In full and exactly, please return the records, but keep out the pictures.
Input data START
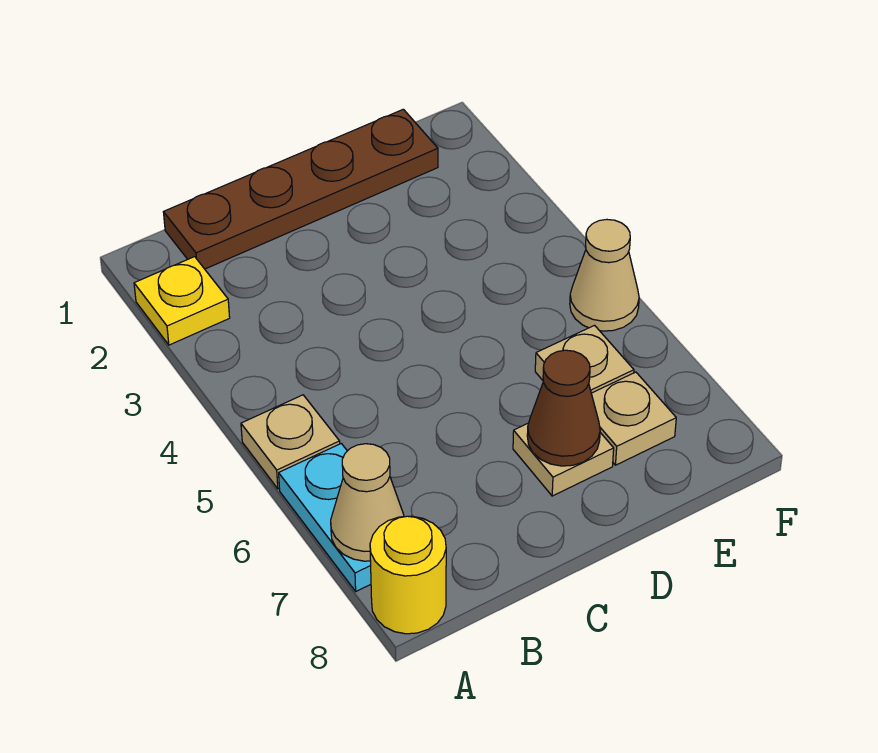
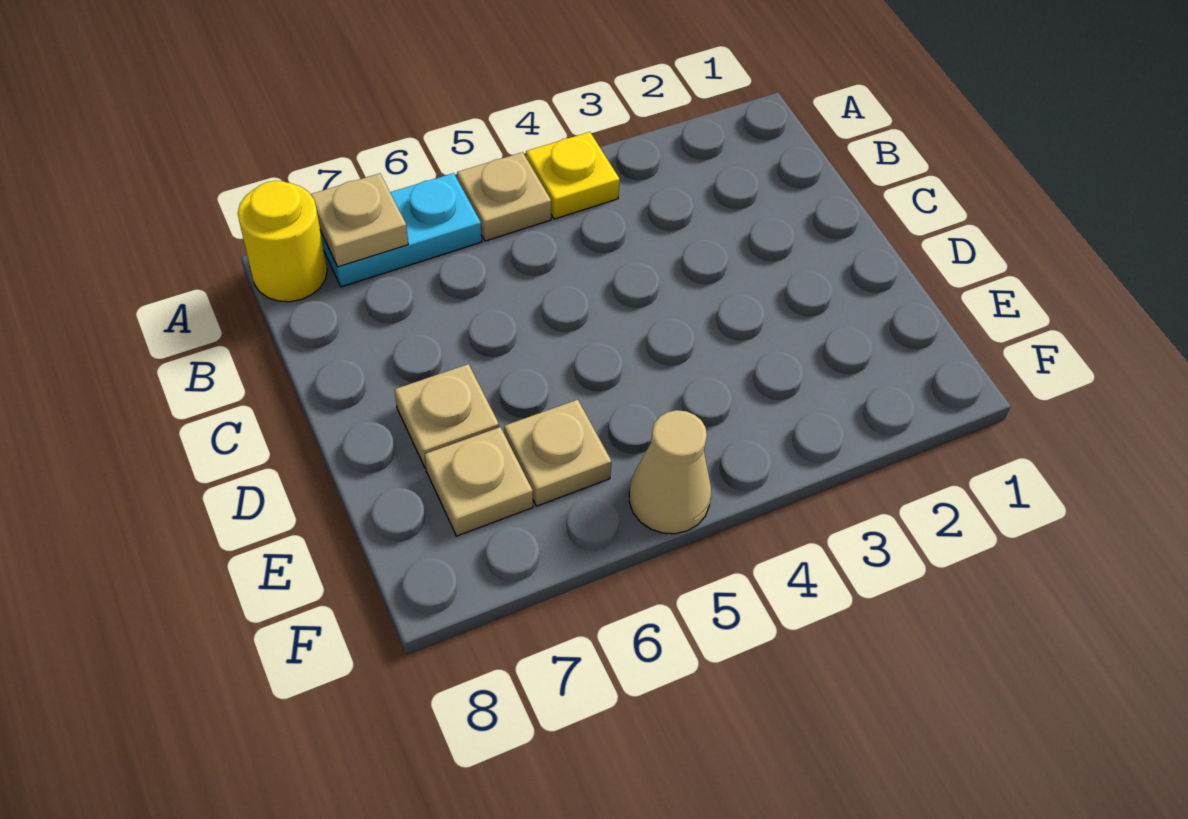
yellow plate A2 level 1 -> yellow plate A4 level 1
tan cone A7 level 2 -> tan plate A7 level 2
brown plate B1:E1 level 1 -> none
brown cone D7 level 2 -> none

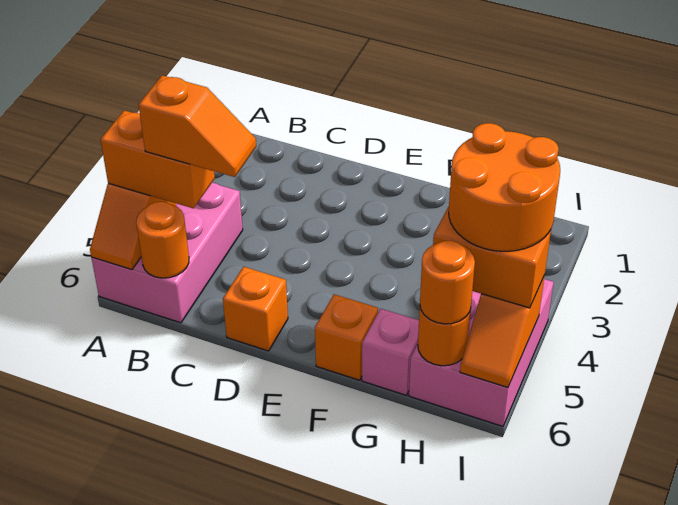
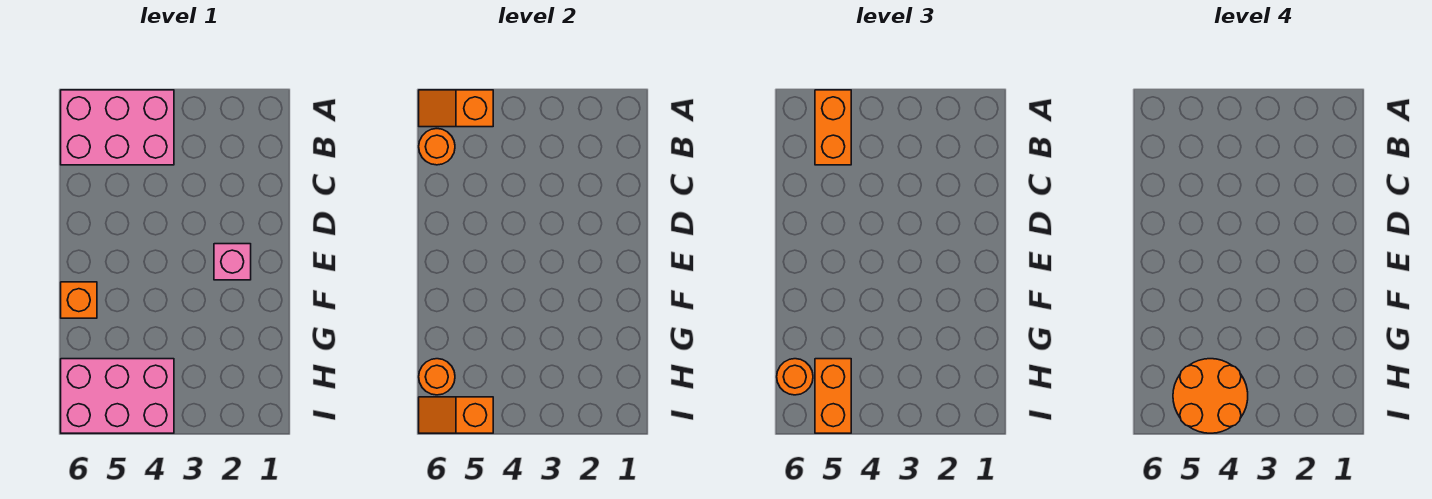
orange slope B5:C5 level 4 top B -> none
orange brick D6 level 1 -> none
pink brick G6 level 1 -> pink brick E2 level 1

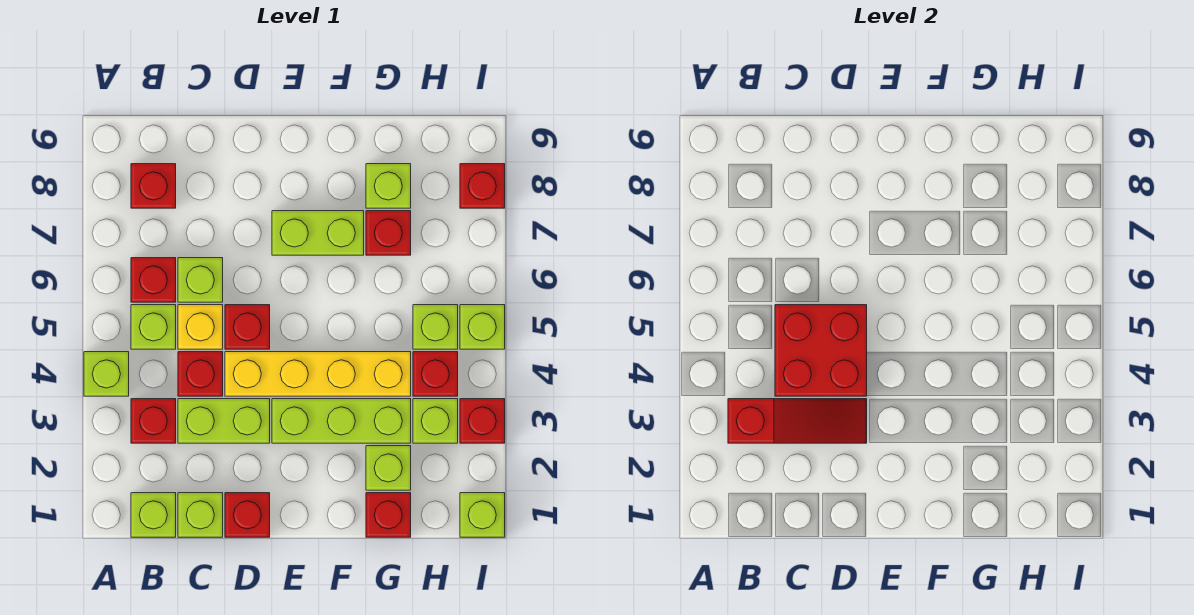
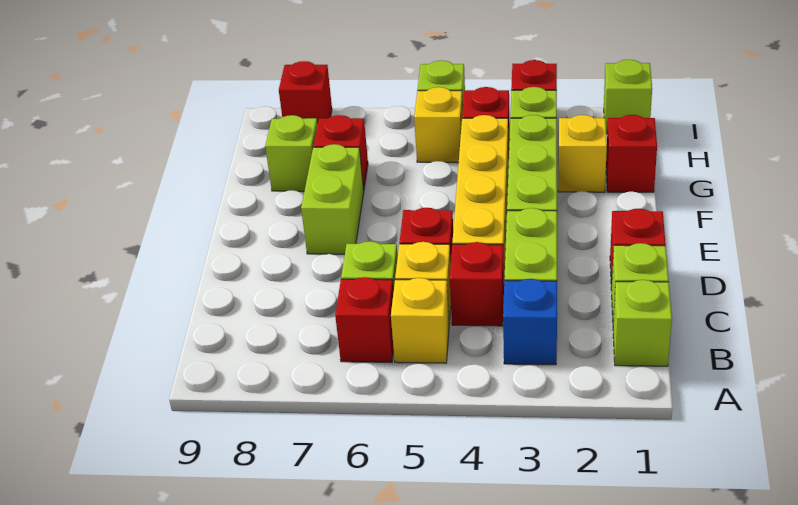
lime brick A4 level 1 -> none
red brick B3 level 1 -> blue brick B3 level 1
red slope B3:D3 level 2 top B -> none
lime brick B5 level 1 -> yellow brick B5 level 1
red brick B8 level 1 -> none
red brick C4:D5 level 2 -> none
lime brick G2 level 1 -> yellow brick G2 level 1
lime brick H5 level 1 -> yellow brick H5 level 1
Input data END
Result for this task:
yellow plate A2 level 1 -> yellow plate A4 level 1
tan cone A7 level 2 -> tan plate A7 level 2
brown plate B1:E1 level 1 -> none
brown cone D7 level 2 -> none

orange slope B5:C5 level 4 top B -> none
orange brick D6 level 1 -> none
pink brick G6 level 1 -> pink brick E2 level 1

lime brick A4 level 1 -> none
red brick B3 level 1 -> blue brick B3 level 1
red slope B3:D3 level 2 top B -> none
lime brick B5 level 1 -> yellow brick B5 level 1
red brick B8 level 1 -> none
red brick C4:D5 level 2 -> none
lime brick G2 level 1 -> yellow brick G2 level 1
lime brick H5 level 1 -> yellow brick H5 level 1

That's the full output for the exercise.